WHAT IS BEING ASKED: Among the entries that follow, find the lines containing the string "removed" and copy them.

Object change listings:
========================
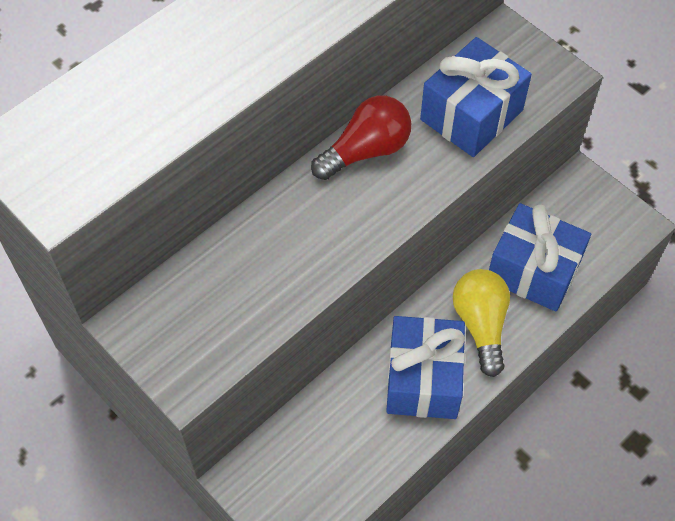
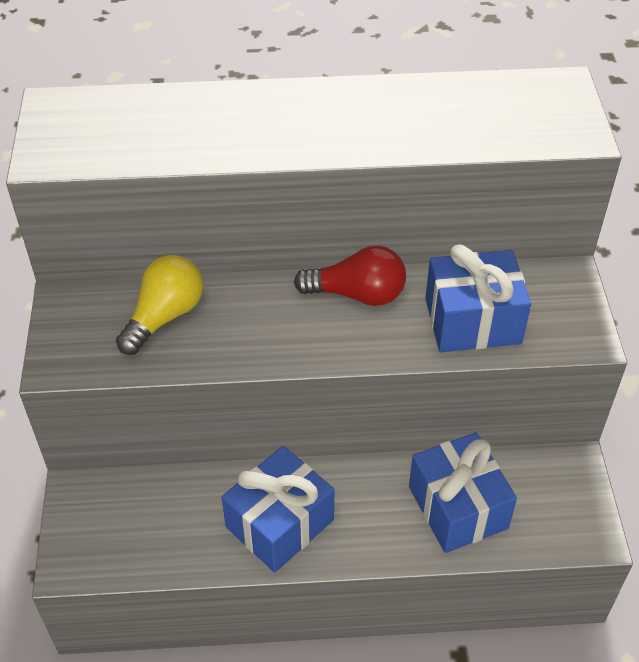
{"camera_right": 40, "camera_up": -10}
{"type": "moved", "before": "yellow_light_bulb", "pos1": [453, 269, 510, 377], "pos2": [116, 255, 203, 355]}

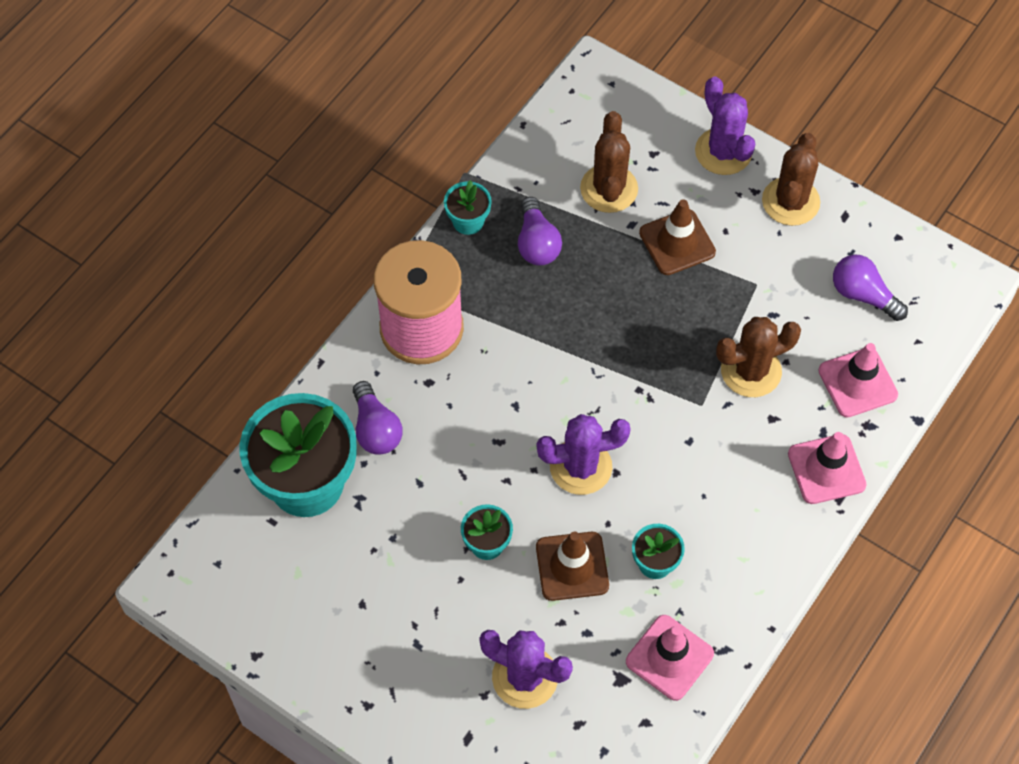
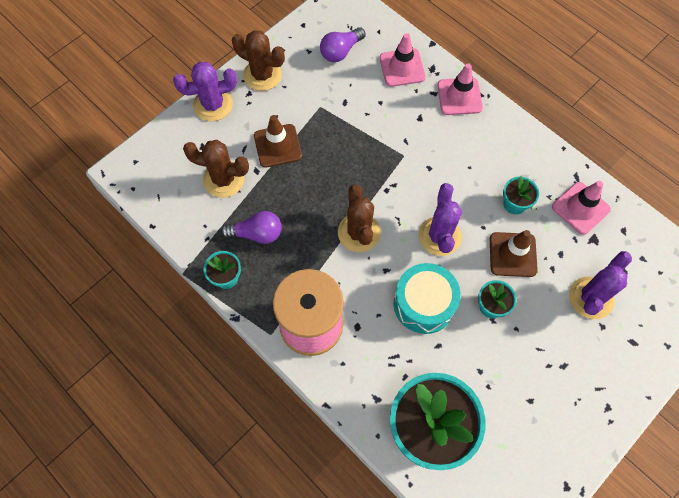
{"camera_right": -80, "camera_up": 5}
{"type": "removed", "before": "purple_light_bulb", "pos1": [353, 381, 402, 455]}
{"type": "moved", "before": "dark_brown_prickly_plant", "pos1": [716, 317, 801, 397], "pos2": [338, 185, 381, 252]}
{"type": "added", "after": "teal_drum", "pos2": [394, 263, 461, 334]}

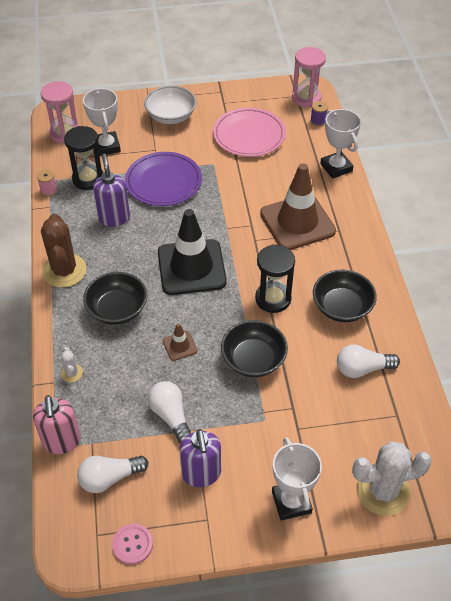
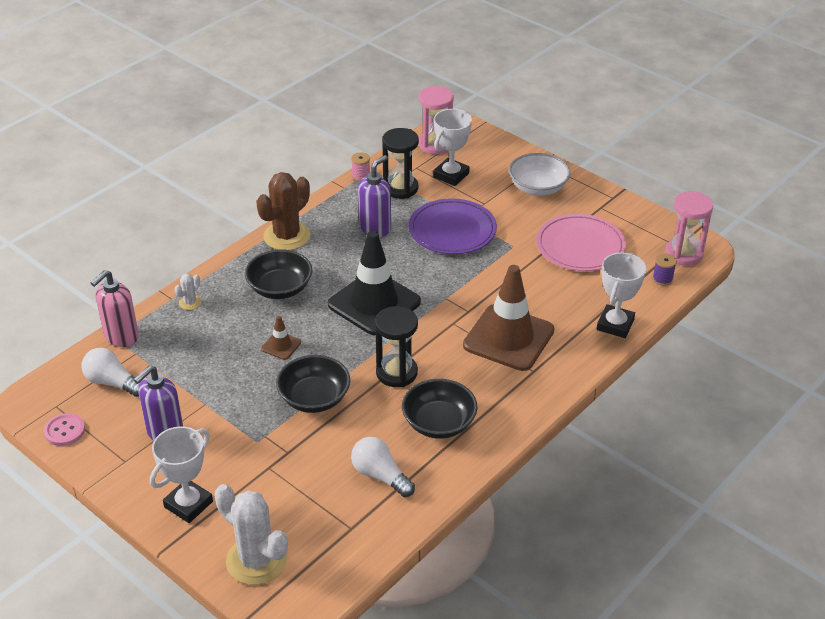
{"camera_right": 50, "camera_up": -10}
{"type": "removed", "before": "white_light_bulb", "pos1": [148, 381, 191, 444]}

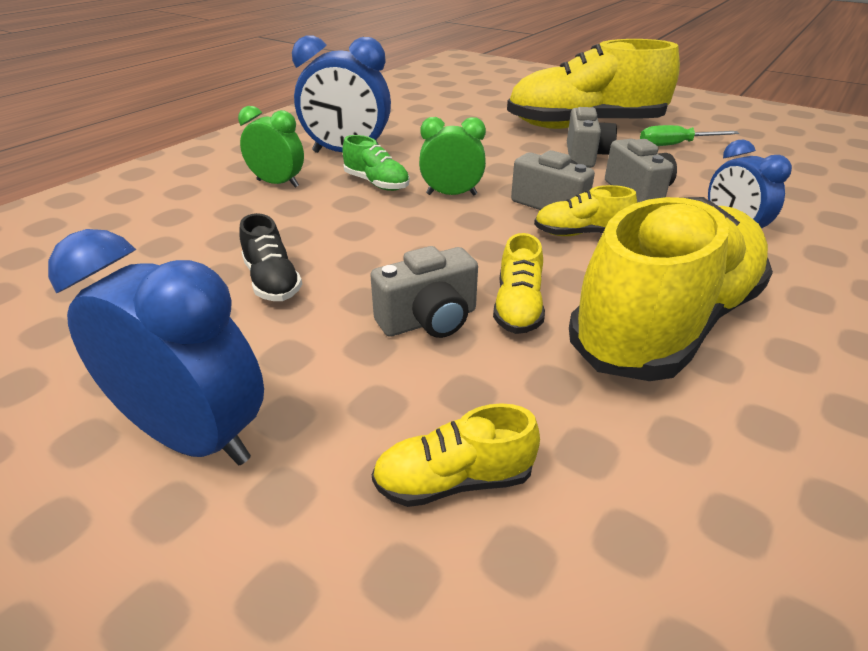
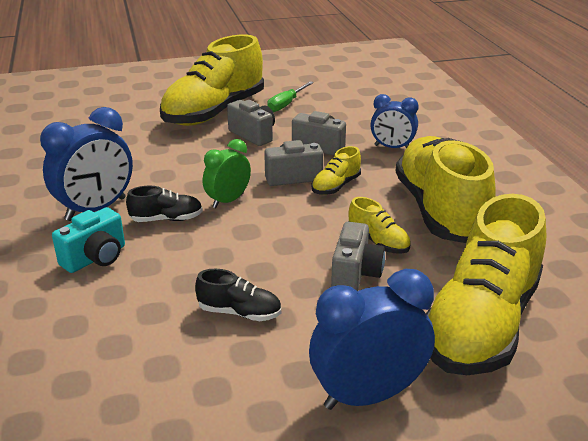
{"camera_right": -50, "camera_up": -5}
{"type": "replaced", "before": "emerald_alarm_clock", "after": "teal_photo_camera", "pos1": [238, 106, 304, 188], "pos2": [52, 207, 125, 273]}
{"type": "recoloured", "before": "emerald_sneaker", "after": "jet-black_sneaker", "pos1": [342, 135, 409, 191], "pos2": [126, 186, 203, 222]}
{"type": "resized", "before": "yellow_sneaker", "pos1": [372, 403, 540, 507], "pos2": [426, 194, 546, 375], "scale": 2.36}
========================
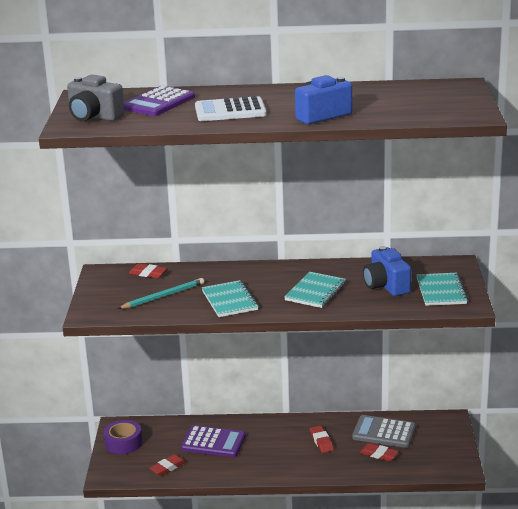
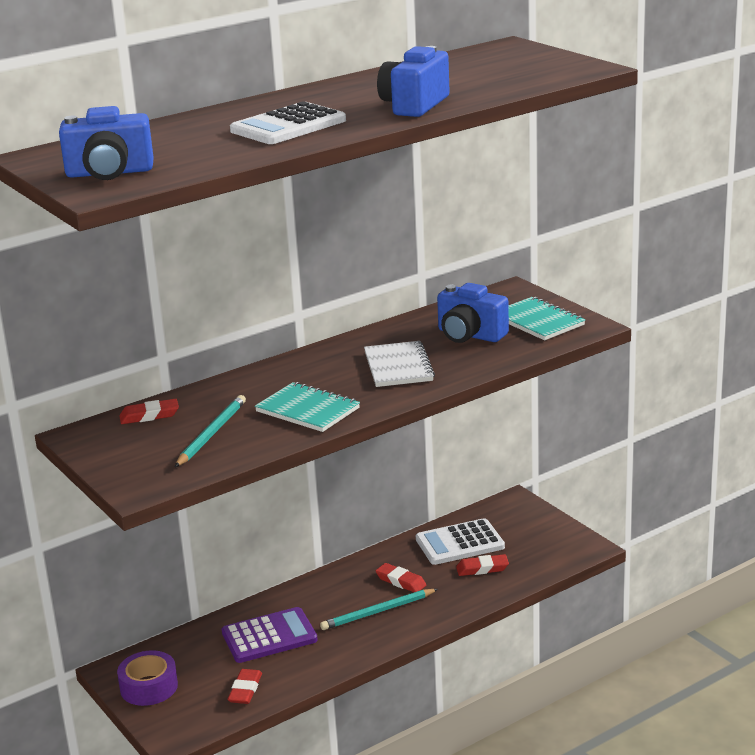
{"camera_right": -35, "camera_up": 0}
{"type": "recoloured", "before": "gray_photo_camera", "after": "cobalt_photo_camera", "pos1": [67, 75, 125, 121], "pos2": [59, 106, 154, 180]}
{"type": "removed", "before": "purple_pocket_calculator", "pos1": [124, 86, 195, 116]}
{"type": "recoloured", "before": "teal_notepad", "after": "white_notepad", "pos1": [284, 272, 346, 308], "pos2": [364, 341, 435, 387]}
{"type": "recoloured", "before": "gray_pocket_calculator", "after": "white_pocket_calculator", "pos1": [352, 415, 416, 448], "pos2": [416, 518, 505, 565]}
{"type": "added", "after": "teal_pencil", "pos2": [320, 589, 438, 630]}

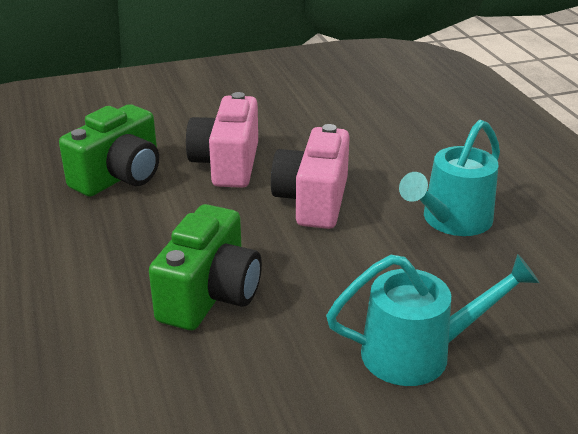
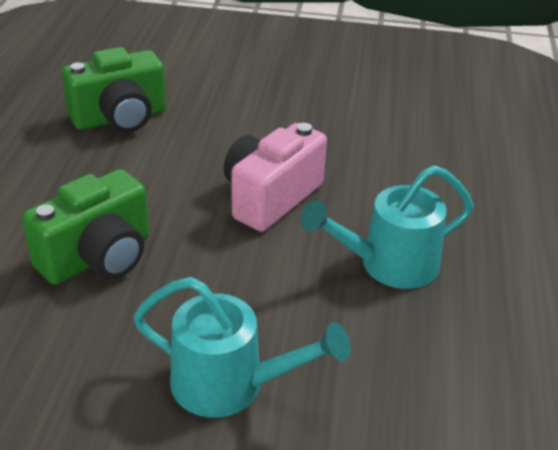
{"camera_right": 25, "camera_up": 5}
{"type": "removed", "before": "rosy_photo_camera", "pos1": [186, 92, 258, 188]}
========================
SOLVED EXERCISE:
{"type": "removed", "before": "purple_light_bulb", "pos1": [353, 381, 402, 455]}
{"type": "removed", "before": "white_light_bulb", "pos1": [148, 381, 191, 444]}
{"type": "removed", "before": "purple_pocket_calculator", "pos1": [124, 86, 195, 116]}
{"type": "removed", "before": "rosy_photo_camera", "pos1": [186, 92, 258, 188]}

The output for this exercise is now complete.